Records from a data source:

++++

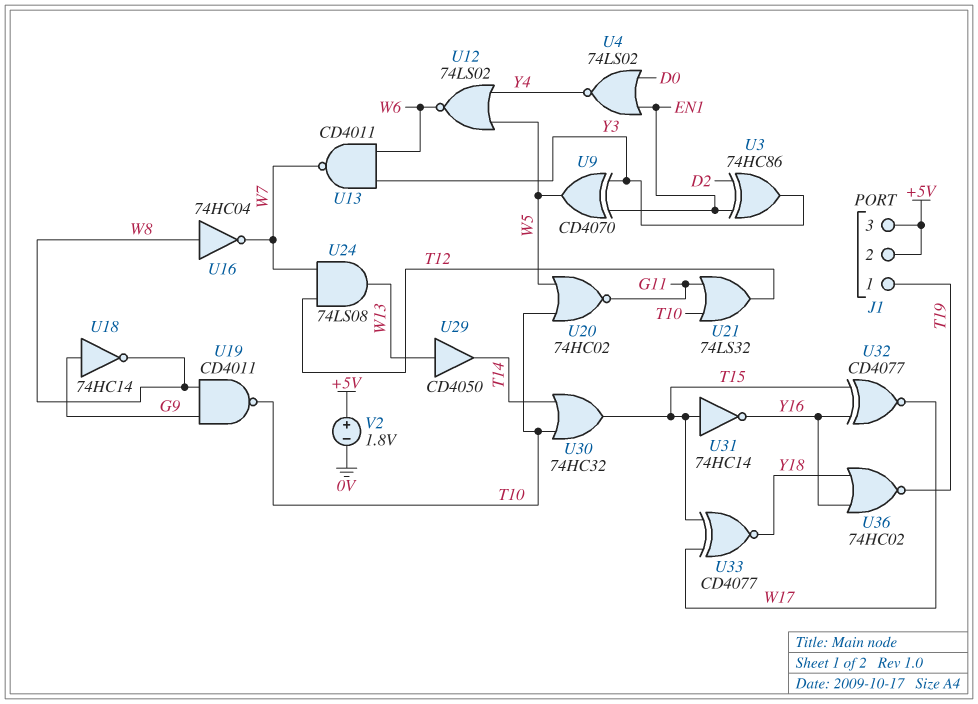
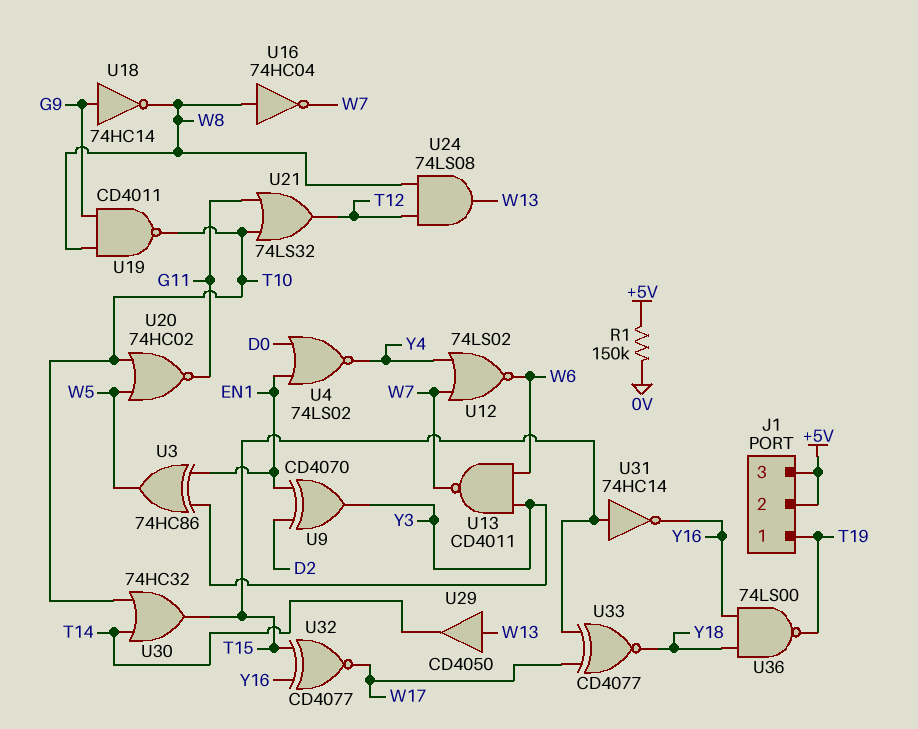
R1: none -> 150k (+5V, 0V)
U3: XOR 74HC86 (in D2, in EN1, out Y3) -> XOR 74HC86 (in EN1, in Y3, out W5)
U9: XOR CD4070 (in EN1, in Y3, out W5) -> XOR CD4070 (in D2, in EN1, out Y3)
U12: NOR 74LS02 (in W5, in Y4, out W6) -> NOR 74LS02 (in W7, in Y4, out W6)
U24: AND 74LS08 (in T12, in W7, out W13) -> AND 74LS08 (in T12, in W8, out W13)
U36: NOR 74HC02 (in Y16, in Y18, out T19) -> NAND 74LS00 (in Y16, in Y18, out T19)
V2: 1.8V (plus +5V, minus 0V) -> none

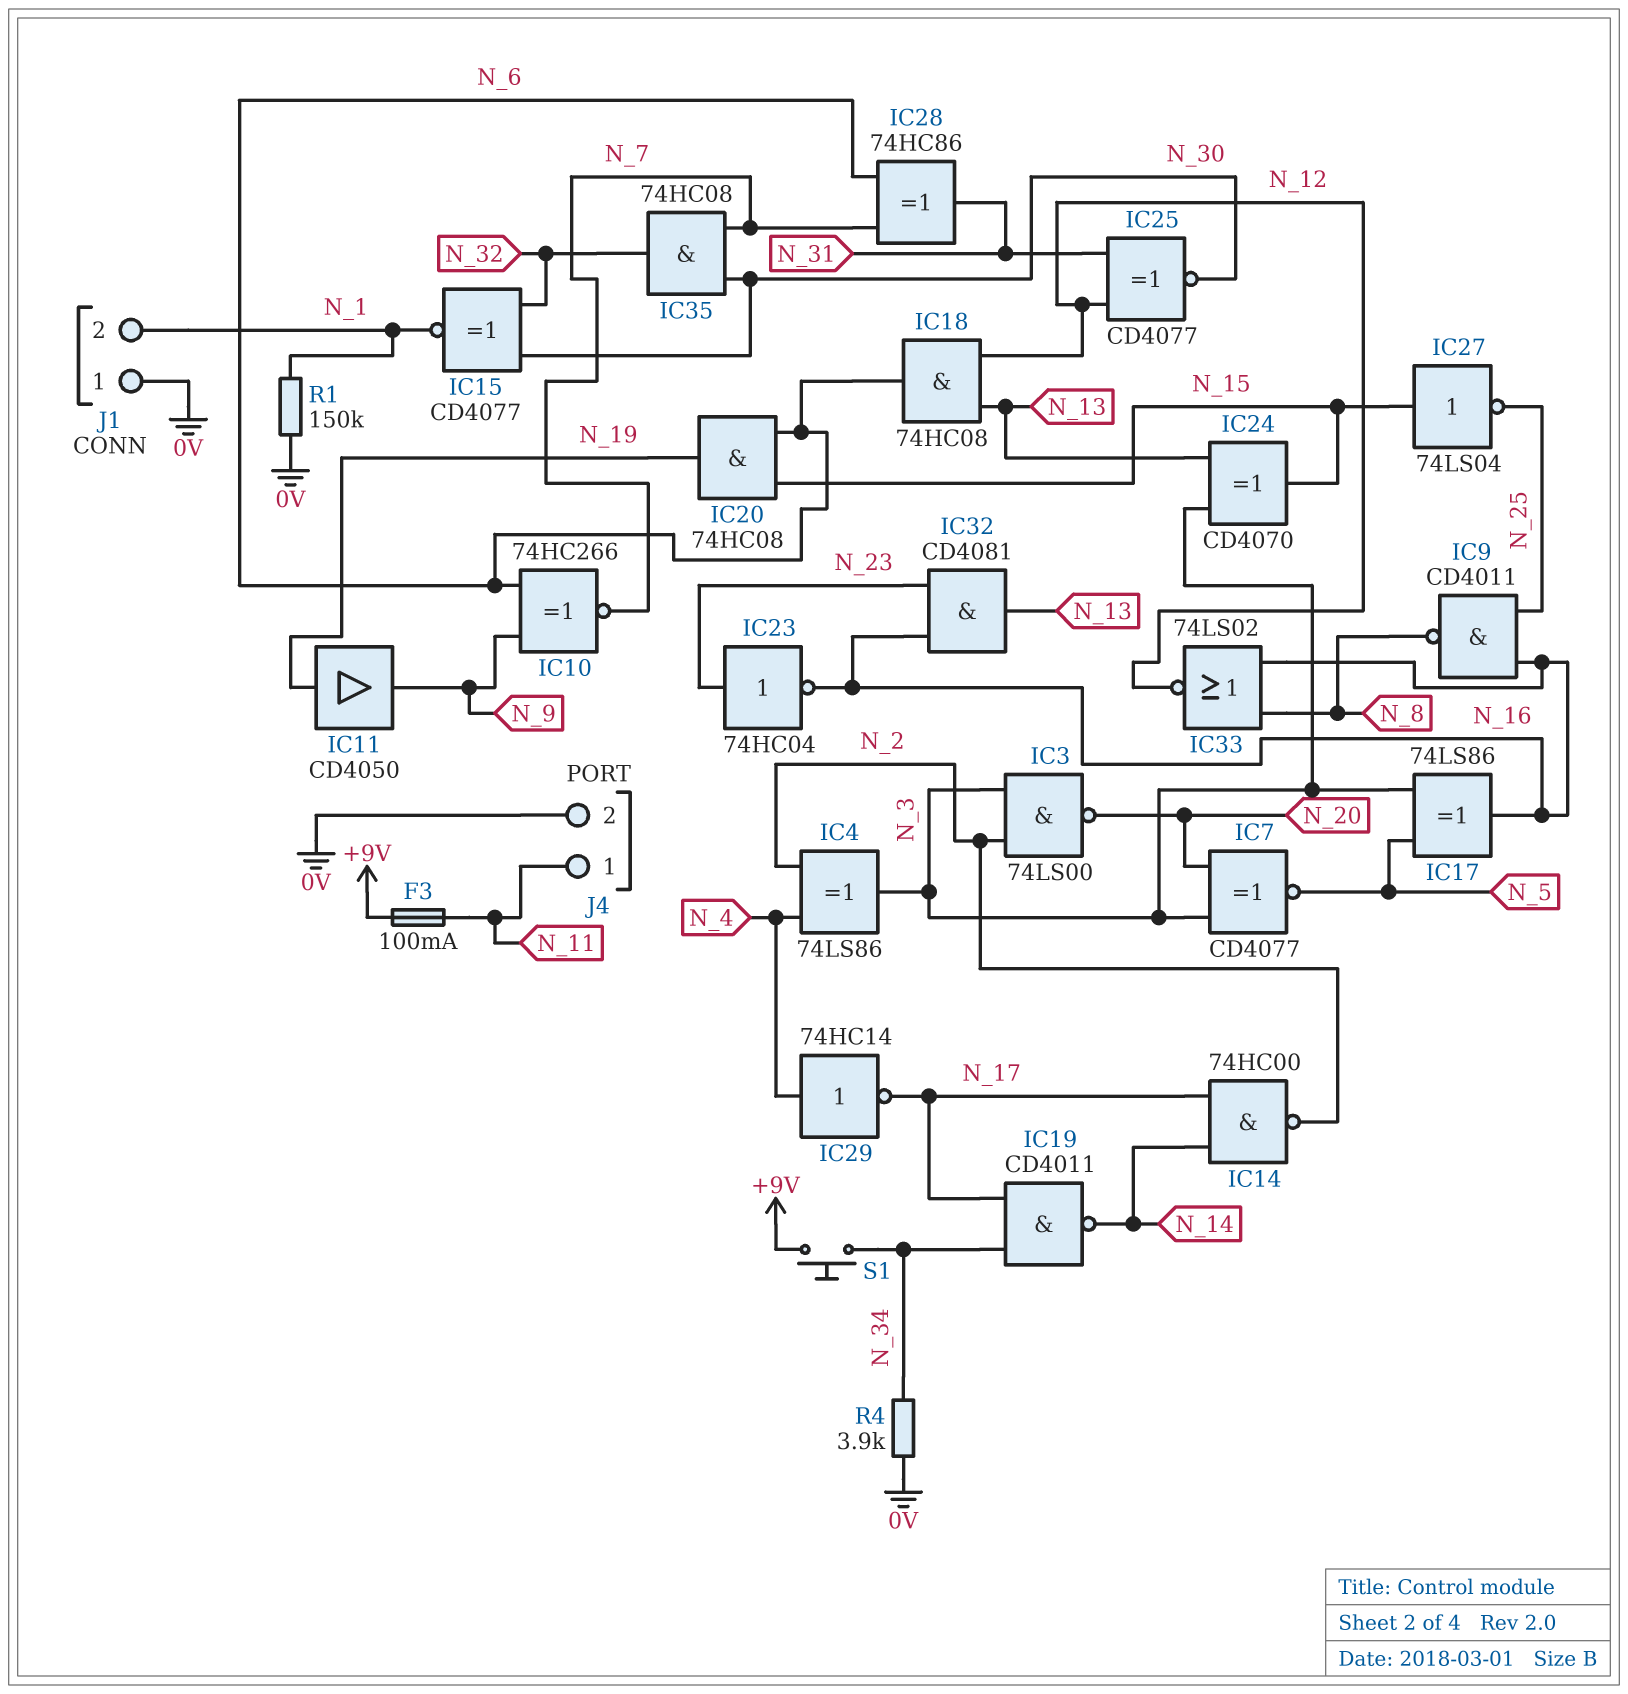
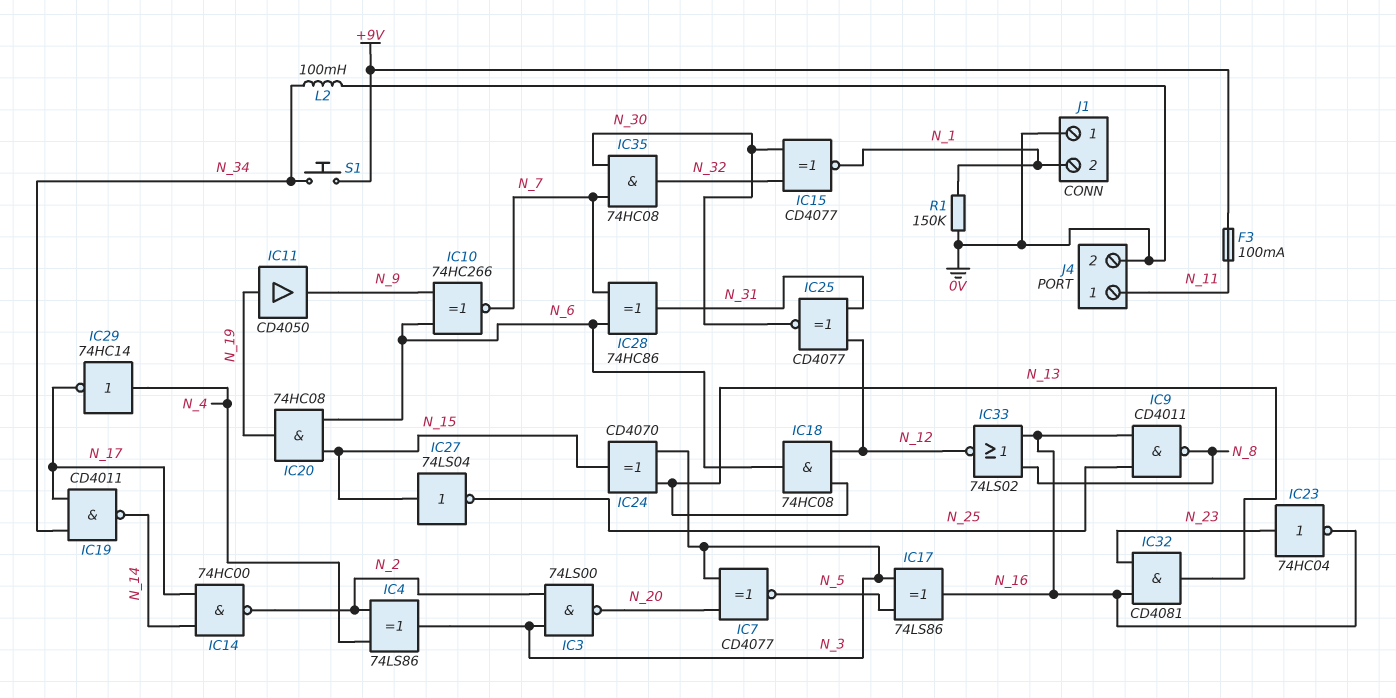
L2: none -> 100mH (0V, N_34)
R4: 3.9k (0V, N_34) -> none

++++

* _WHAT TO PRODUCE_
Search the entries for "none" and copy out each line that has it.

* _TASK ANSWER_
R1: none -> 150k (+5V, 0V)
V2: 1.8V (plus +5V, minus 0V) -> none
L2: none -> 100mH (0V, N_34)
R4: 3.9k (0V, N_34) -> none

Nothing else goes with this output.